[Change detection data]
Start of Block

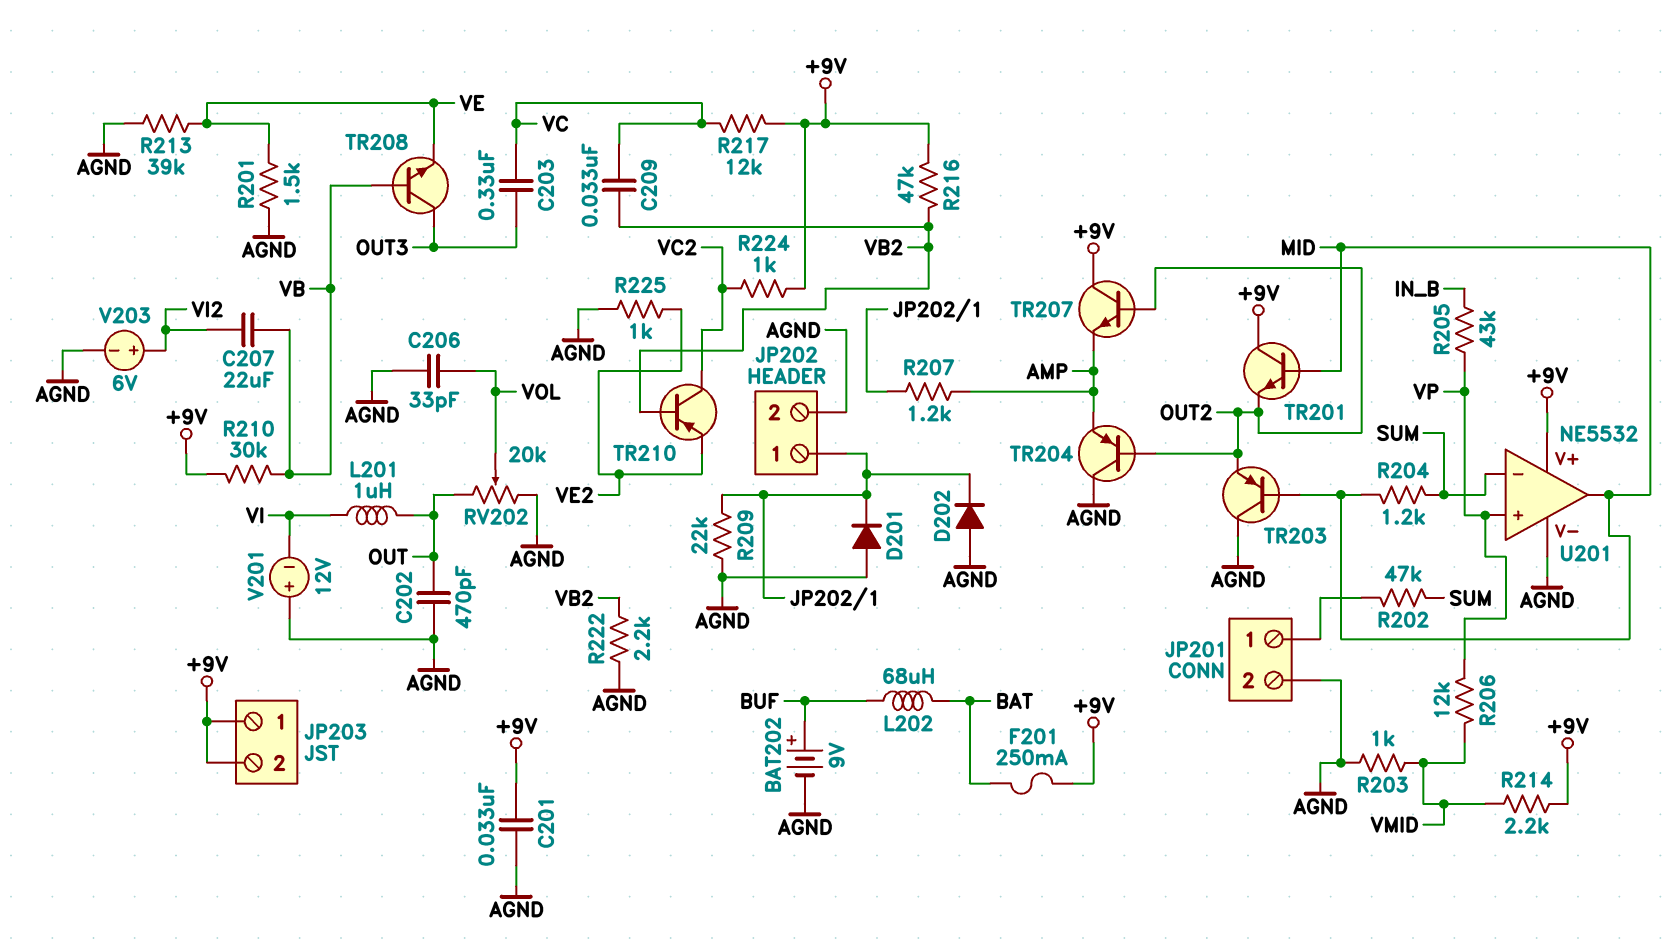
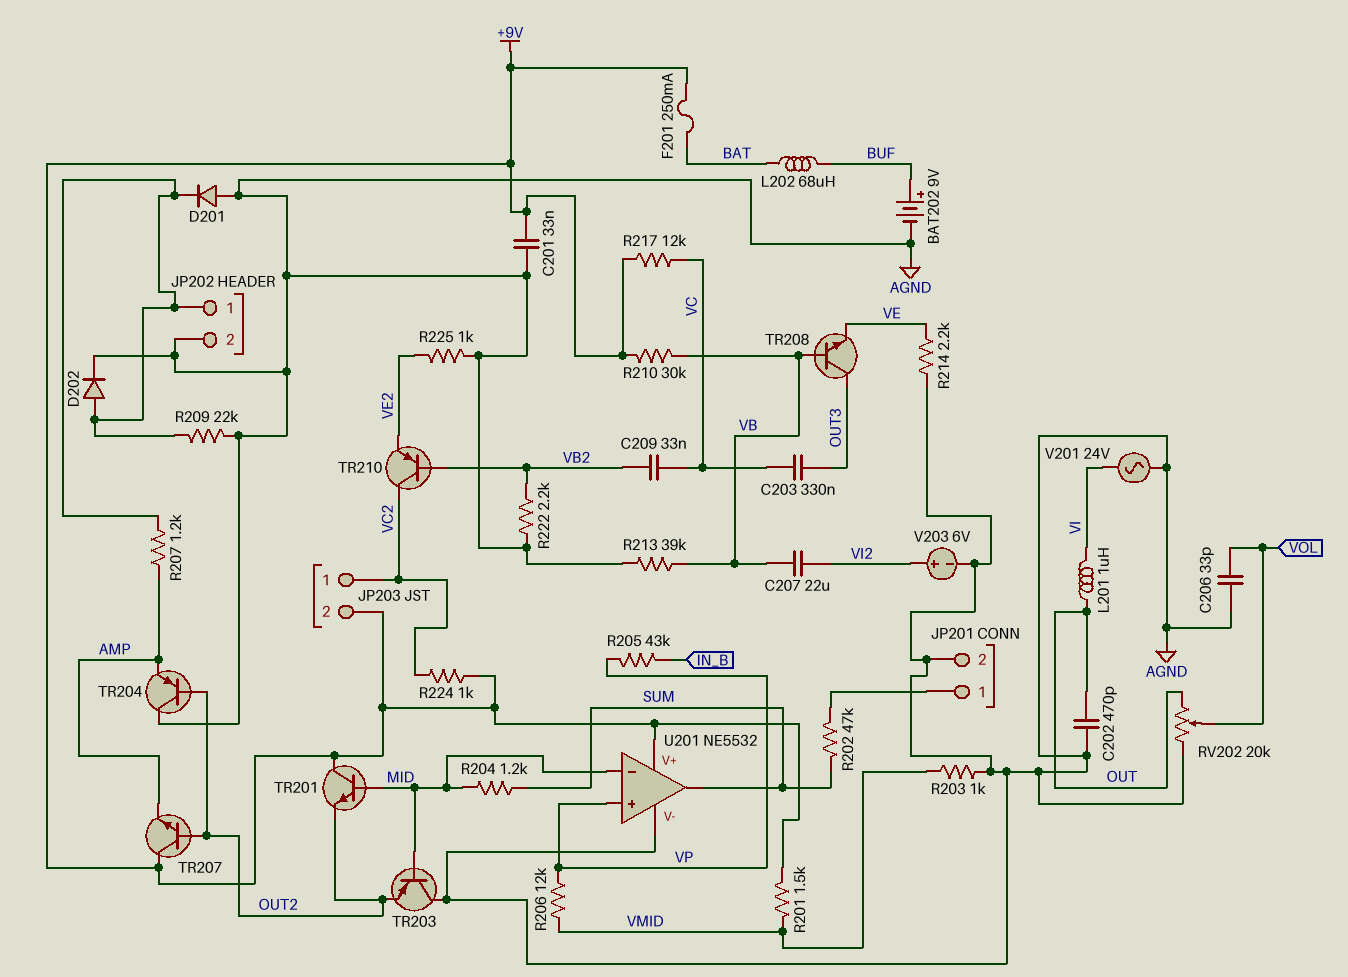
D202: diode (A AGND, K JP202/1) -> diode (A JP202/1, K AGND)
JP203 pin 1: +9V -> VC2
R201: 1.5k (AGND, VE) -> 1.5k (+9V, VMID)
R213: 39k (AGND, VE) -> 39k (AGND, VB)
R214: 2.2k (+9V, VMID) -> 2.2k (AGND, VE)
R216: 47k (+9V, VB2) -> none
U201 pin in-: SUM -> MID
U201 pin out: MID -> SUM
V201: 12V (plus AGND, minus VI) -> AC 24V (AGND, VI)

End of Block

**About this task**
The answer must be the line containing "R201: 1.5k (AGND, VE) -> 1.5k (+9V, VMID)" and every line after it through the end of the records, repeated exactly.

**Exercise response**
R201: 1.5k (AGND, VE) -> 1.5k (+9V, VMID)
R213: 39k (AGND, VE) -> 39k (AGND, VB)
R214: 2.2k (+9V, VMID) -> 2.2k (AGND, VE)
R216: 47k (+9V, VB2) -> none
U201 pin in-: SUM -> MID
U201 pin out: MID -> SUM
V201: 12V (plus AGND, minus VI) -> AC 24V (AGND, VI)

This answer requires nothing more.